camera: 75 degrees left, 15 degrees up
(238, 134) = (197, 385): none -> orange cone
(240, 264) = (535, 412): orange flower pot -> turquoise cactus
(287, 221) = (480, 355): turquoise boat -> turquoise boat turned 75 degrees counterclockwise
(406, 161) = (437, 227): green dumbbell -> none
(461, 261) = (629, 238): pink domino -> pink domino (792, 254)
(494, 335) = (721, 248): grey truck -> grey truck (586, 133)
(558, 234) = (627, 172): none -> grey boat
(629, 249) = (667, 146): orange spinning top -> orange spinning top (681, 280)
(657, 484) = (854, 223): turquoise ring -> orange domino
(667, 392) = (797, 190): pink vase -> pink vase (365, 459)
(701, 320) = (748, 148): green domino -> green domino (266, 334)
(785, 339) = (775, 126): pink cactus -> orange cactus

--

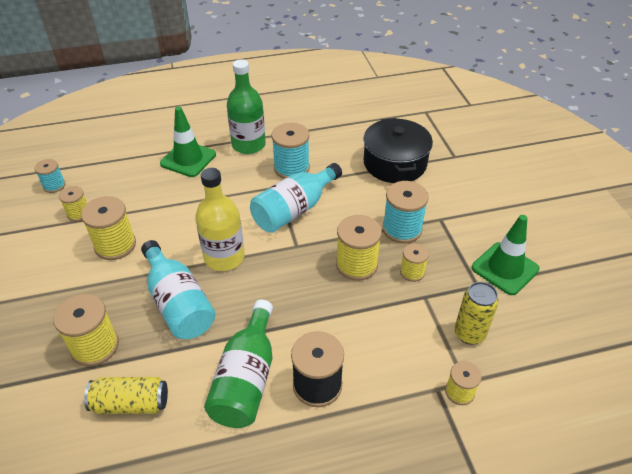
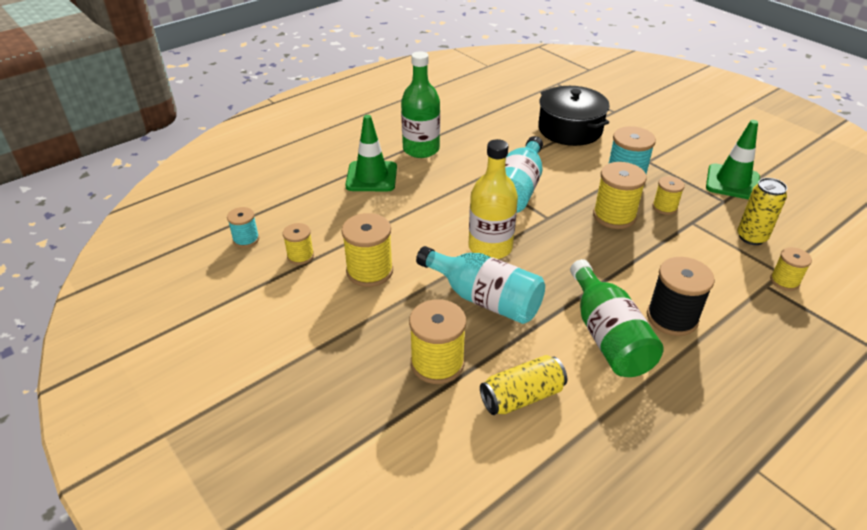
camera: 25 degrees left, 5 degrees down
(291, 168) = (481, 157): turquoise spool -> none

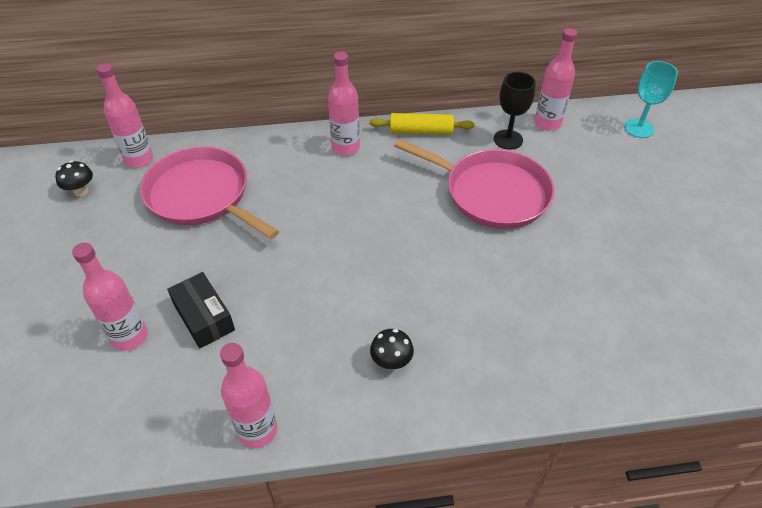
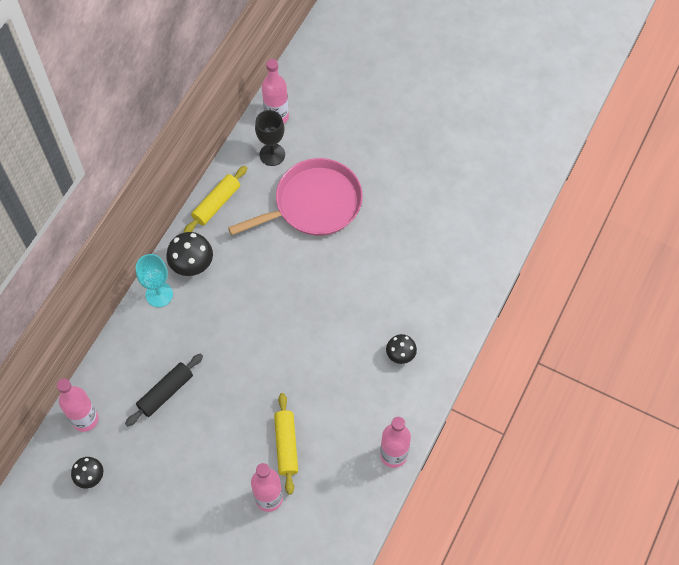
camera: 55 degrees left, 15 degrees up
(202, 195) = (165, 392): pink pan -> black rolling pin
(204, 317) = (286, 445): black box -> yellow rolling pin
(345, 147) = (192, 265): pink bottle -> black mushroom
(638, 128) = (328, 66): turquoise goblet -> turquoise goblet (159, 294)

• _WHAT IS REQUIRED_
Look over the listing above and copy each line that contains "black".

• _EXERCISE ANSWER_
(202, 195) = (165, 392): pink pan -> black rolling pin
(204, 317) = (286, 445): black box -> yellow rolling pin
(345, 147) = (192, 265): pink bottle -> black mushroom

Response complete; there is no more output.